*Work to complete*
Going through the data below, copy out each line where the word "brick" shows up.

*** Opening Data excerpt ***

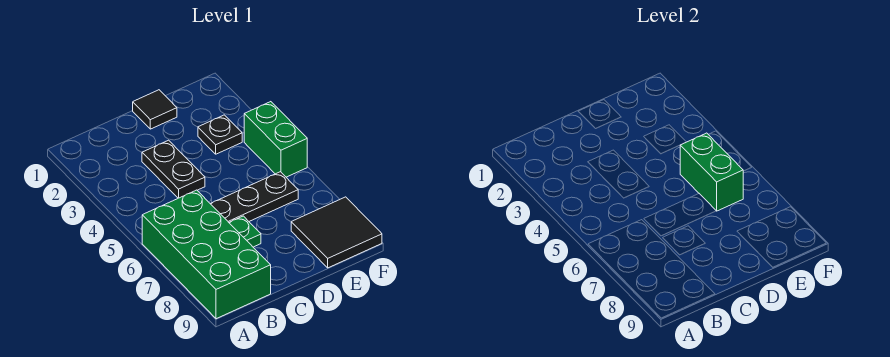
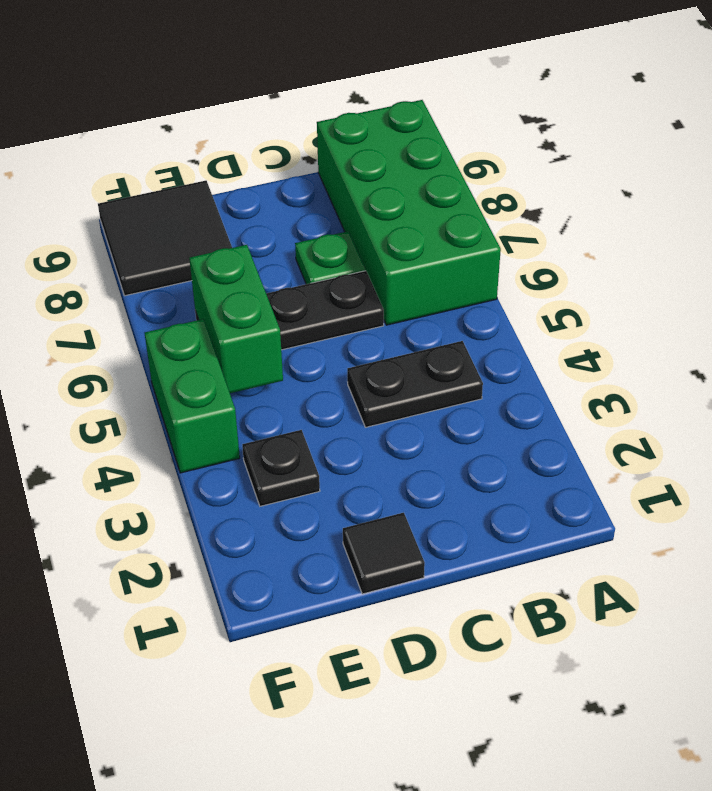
black plate C3:C4 level 1 -> black plate B4:C4 level 1

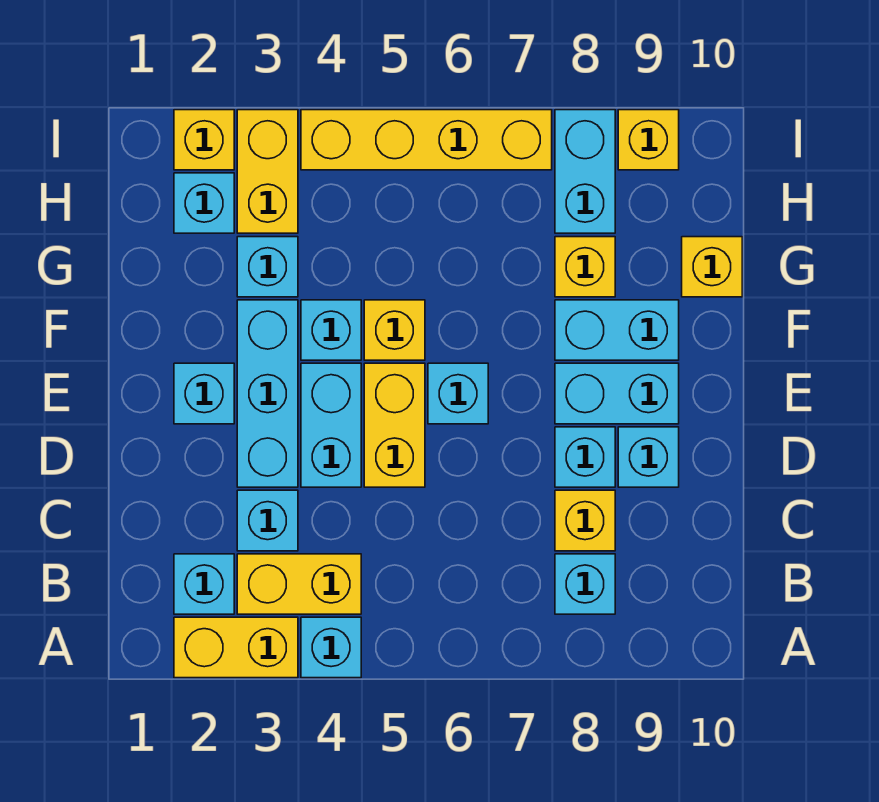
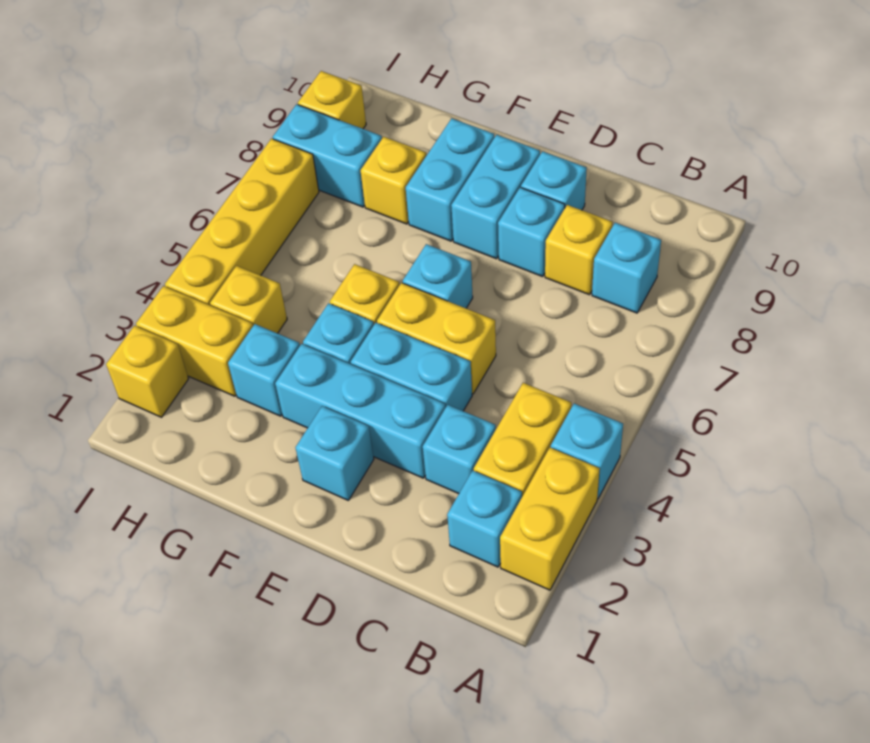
yellow brick G10 level 1 -> yellow brick H4 level 1
cyan brick H2 level 1 -> none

*** Closing Data excerpt ***

*Task output*
yellow brick G10 level 1 -> yellow brick H4 level 1
cyan brick H2 level 1 -> none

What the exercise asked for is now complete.